Which lines in the listing below contain "brown"? Copy each of them.

### Provided material:

————————

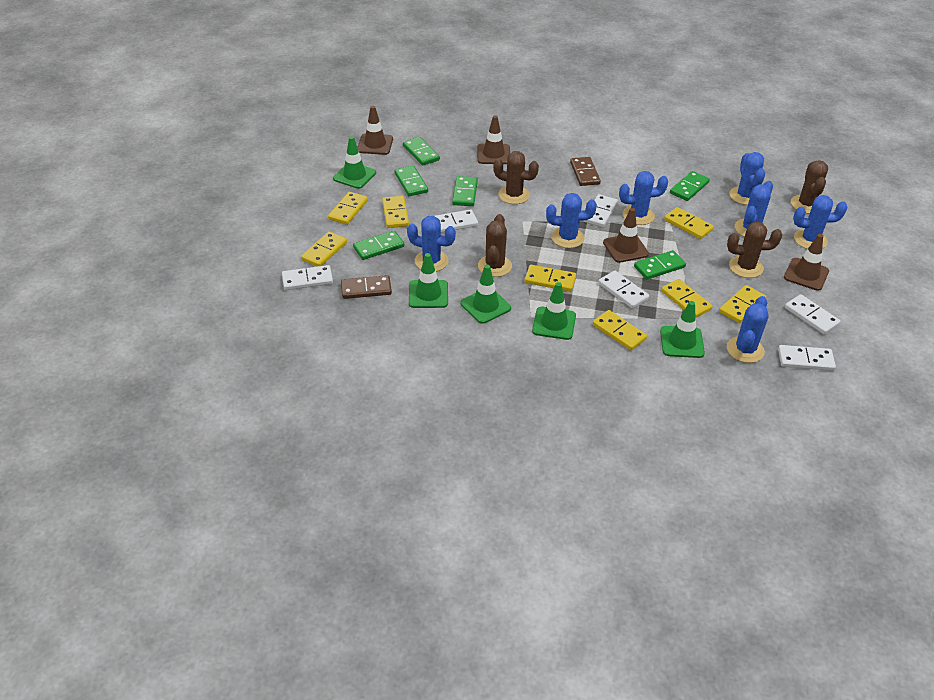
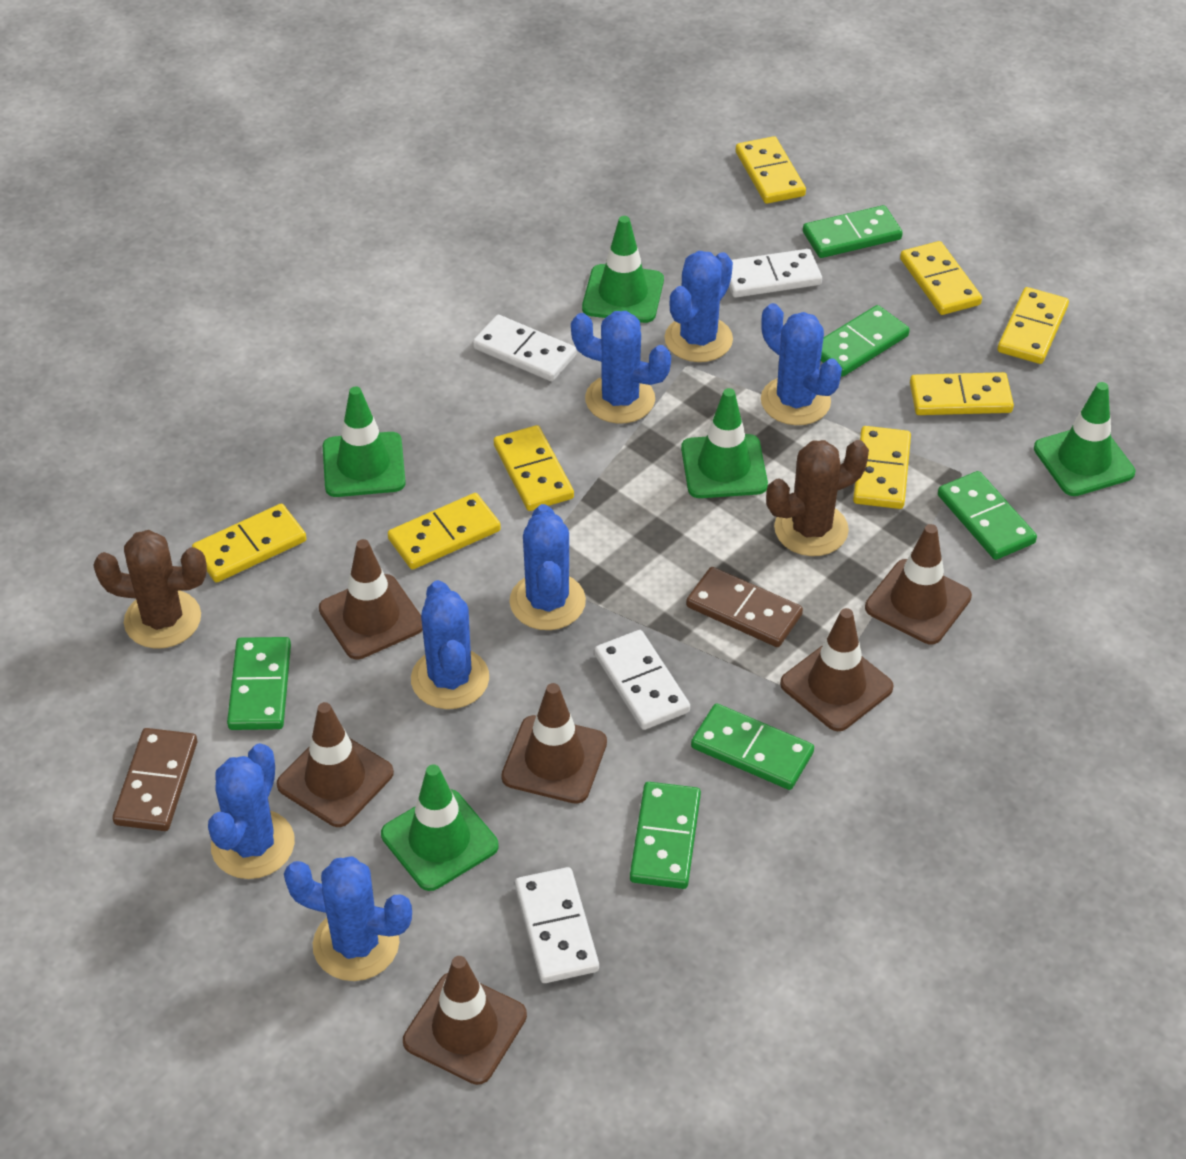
brown cactus: 4 -> 2
brown traffic cone: 4 -> 6
white domino: 6 -> 4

————————

### Written solution:
brown cactus: 4 -> 2
brown traffic cone: 4 -> 6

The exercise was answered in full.